→ What is required:
Lines to restate from the data below: from the one containing "red round brick D6 level 2 -> none" to the one containing "brown brick H9", both included. Give them again exactly, and only them.

→ Records for the exercise:
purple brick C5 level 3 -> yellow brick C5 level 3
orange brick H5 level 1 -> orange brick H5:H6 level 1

* * *

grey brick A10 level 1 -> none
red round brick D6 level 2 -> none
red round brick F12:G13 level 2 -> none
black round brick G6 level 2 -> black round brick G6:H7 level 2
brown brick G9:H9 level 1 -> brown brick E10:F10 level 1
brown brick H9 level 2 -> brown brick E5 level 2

==

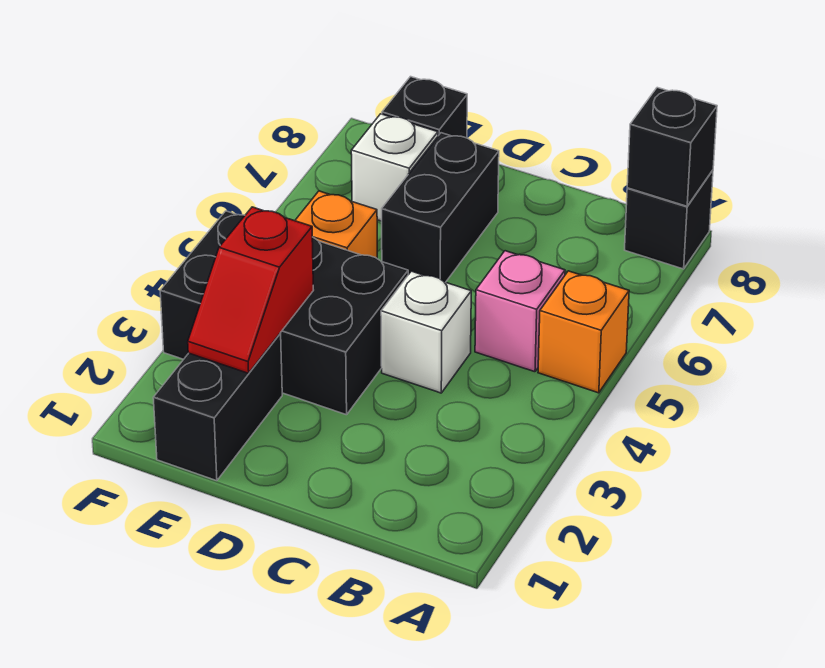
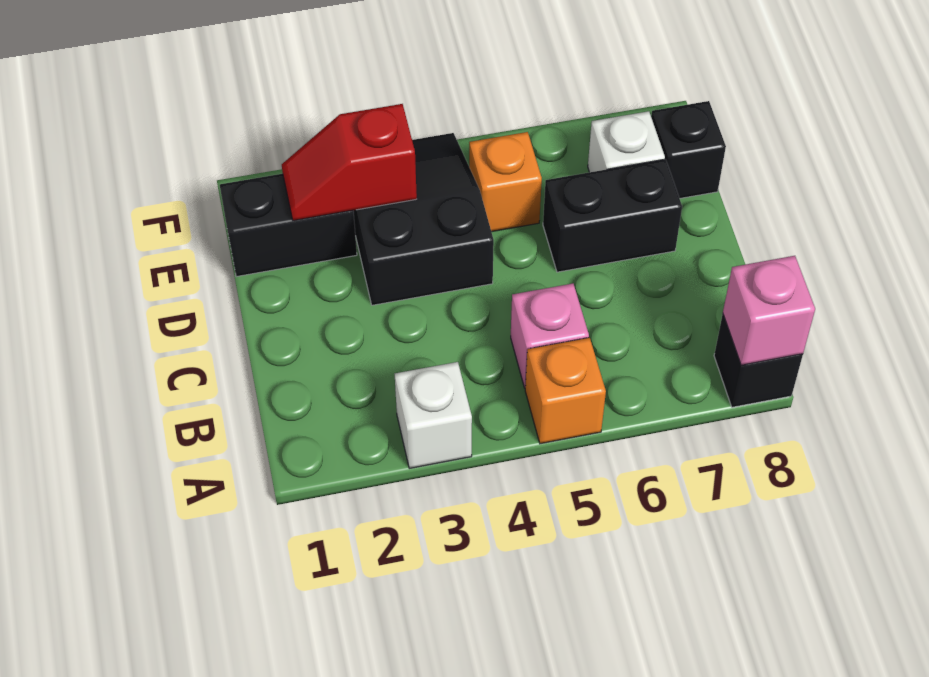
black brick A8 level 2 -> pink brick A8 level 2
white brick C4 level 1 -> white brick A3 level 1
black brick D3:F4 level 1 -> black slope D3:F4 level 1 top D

→ Written solution:
red round brick D6 level 2 -> none
red round brick F12:G13 level 2 -> none
black round brick G6 level 2 -> black round brick G6:H7 level 2
brown brick G9:H9 level 1 -> brown brick E10:F10 level 1
brown brick H9 level 2 -> brown brick E5 level 2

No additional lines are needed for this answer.